▸ **TASK INSTRUCTIONS**
Every line of the records counts; transcribe each one exactly.

(Beginning of PROVIDED RECORDS)

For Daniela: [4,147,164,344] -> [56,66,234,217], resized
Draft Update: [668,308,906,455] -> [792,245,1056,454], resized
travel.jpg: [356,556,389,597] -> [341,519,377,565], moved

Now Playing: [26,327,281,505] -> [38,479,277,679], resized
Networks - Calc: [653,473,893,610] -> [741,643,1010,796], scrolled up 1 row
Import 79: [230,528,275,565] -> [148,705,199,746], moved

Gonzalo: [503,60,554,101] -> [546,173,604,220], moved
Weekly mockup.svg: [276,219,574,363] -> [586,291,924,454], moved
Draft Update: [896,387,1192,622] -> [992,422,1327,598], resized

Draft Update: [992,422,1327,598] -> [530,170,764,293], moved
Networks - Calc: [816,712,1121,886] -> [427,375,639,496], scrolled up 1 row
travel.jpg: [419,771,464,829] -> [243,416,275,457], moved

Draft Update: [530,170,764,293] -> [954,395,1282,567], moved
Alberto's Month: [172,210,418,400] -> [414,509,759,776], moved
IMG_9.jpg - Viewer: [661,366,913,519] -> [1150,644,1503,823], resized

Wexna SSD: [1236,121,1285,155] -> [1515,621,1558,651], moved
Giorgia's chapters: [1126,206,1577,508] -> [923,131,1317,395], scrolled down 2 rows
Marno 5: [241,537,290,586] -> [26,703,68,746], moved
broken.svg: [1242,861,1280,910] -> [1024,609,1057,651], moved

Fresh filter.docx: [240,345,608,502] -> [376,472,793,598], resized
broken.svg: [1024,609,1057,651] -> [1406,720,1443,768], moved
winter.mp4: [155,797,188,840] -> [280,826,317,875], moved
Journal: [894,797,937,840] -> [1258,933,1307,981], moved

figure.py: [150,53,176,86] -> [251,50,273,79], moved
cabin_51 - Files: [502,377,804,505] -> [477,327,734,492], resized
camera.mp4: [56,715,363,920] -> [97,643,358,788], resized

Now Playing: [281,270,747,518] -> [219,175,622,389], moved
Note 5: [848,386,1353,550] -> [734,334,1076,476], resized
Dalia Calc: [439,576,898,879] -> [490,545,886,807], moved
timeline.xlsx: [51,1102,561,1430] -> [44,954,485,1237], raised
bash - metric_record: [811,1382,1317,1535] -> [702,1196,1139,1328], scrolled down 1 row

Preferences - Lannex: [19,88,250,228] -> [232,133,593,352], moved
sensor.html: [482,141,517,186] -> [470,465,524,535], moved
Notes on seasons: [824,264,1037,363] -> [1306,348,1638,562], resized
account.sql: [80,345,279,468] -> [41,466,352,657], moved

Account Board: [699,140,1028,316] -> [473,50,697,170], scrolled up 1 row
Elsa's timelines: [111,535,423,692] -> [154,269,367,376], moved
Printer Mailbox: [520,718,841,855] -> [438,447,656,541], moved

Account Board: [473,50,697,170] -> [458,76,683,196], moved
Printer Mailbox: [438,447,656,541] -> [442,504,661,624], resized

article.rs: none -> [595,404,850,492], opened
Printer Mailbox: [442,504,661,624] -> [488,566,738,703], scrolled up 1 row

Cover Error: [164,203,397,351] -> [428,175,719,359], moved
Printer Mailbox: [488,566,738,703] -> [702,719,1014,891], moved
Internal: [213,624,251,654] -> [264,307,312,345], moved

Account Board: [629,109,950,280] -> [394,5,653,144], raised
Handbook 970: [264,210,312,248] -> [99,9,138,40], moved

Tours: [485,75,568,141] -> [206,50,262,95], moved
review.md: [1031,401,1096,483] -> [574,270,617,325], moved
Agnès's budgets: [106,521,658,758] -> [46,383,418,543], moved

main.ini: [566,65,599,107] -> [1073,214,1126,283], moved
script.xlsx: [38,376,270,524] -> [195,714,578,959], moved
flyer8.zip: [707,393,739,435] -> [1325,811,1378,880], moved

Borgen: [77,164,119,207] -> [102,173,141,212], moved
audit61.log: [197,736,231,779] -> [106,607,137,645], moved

(End of PROVIDED RECORDS)

▸ **RESULT OF THE TASK**
For Daniela: [4,147,164,344] -> [56,66,234,217], resized
Draft Update: [668,308,906,455] -> [792,245,1056,454], resized
travel.jpg: [356,556,389,597] -> [341,519,377,565], moved

Now Playing: [26,327,281,505] -> [38,479,277,679], resized
Networks - Calc: [653,473,893,610] -> [741,643,1010,796], scrolled up 1 row
Import 79: [230,528,275,565] -> [148,705,199,746], moved

Gonzalo: [503,60,554,101] -> [546,173,604,220], moved
Weekly mockup.svg: [276,219,574,363] -> [586,291,924,454], moved
Draft Update: [896,387,1192,622] -> [992,422,1327,598], resized

Draft Update: [992,422,1327,598] -> [530,170,764,293], moved
Networks - Calc: [816,712,1121,886] -> [427,375,639,496], scrolled up 1 row
travel.jpg: [419,771,464,829] -> [243,416,275,457], moved

Draft Update: [530,170,764,293] -> [954,395,1282,567], moved
Alberto's Month: [172,210,418,400] -> [414,509,759,776], moved
IMG_9.jpg - Viewer: [661,366,913,519] -> [1150,644,1503,823], resized

Wexna SSD: [1236,121,1285,155] -> [1515,621,1558,651], moved
Giorgia's chapters: [1126,206,1577,508] -> [923,131,1317,395], scrolled down 2 rows
Marno 5: [241,537,290,586] -> [26,703,68,746], moved
broken.svg: [1242,861,1280,910] -> [1024,609,1057,651], moved

Fresh filter.docx: [240,345,608,502] -> [376,472,793,598], resized
broken.svg: [1024,609,1057,651] -> [1406,720,1443,768], moved
winter.mp4: [155,797,188,840] -> [280,826,317,875], moved
Journal: [894,797,937,840] -> [1258,933,1307,981], moved

figure.py: [150,53,176,86] -> [251,50,273,79], moved
cabin_51 - Files: [502,377,804,505] -> [477,327,734,492], resized
camera.mp4: [56,715,363,920] -> [97,643,358,788], resized

Now Playing: [281,270,747,518] -> [219,175,622,389], moved
Note 5: [848,386,1353,550] -> [734,334,1076,476], resized
Dalia Calc: [439,576,898,879] -> [490,545,886,807], moved
timeline.xlsx: [51,1102,561,1430] -> [44,954,485,1237], raised
bash - metric_record: [811,1382,1317,1535] -> [702,1196,1139,1328], scrolled down 1 row

Preferences - Lannex: [19,88,250,228] -> [232,133,593,352], moved
sensor.html: [482,141,517,186] -> [470,465,524,535], moved
Notes on seasons: [824,264,1037,363] -> [1306,348,1638,562], resized
account.sql: [80,345,279,468] -> [41,466,352,657], moved

Account Board: [699,140,1028,316] -> [473,50,697,170], scrolled up 1 row
Elsa's timelines: [111,535,423,692] -> [154,269,367,376], moved
Printer Mailbox: [520,718,841,855] -> [438,447,656,541], moved

Account Board: [473,50,697,170] -> [458,76,683,196], moved
Printer Mailbox: [438,447,656,541] -> [442,504,661,624], resized

article.rs: none -> [595,404,850,492], opened
Printer Mailbox: [442,504,661,624] -> [488,566,738,703], scrolled up 1 row

Cover Error: [164,203,397,351] -> [428,175,719,359], moved
Printer Mailbox: [488,566,738,703] -> [702,719,1014,891], moved
Internal: [213,624,251,654] -> [264,307,312,345], moved

Account Board: [629,109,950,280] -> [394,5,653,144], raised
Handbook 970: [264,210,312,248] -> [99,9,138,40], moved

Tours: [485,75,568,141] -> [206,50,262,95], moved
review.md: [1031,401,1096,483] -> [574,270,617,325], moved
Agnès's budgets: [106,521,658,758] -> [46,383,418,543], moved

main.ini: [566,65,599,107] -> [1073,214,1126,283], moved
script.xlsx: [38,376,270,524] -> [195,714,578,959], moved
flyer8.zip: [707,393,739,435] -> [1325,811,1378,880], moved

Borgen: [77,164,119,207] -> [102,173,141,212], moved
audit61.log: [197,736,231,779] -> [106,607,137,645], moved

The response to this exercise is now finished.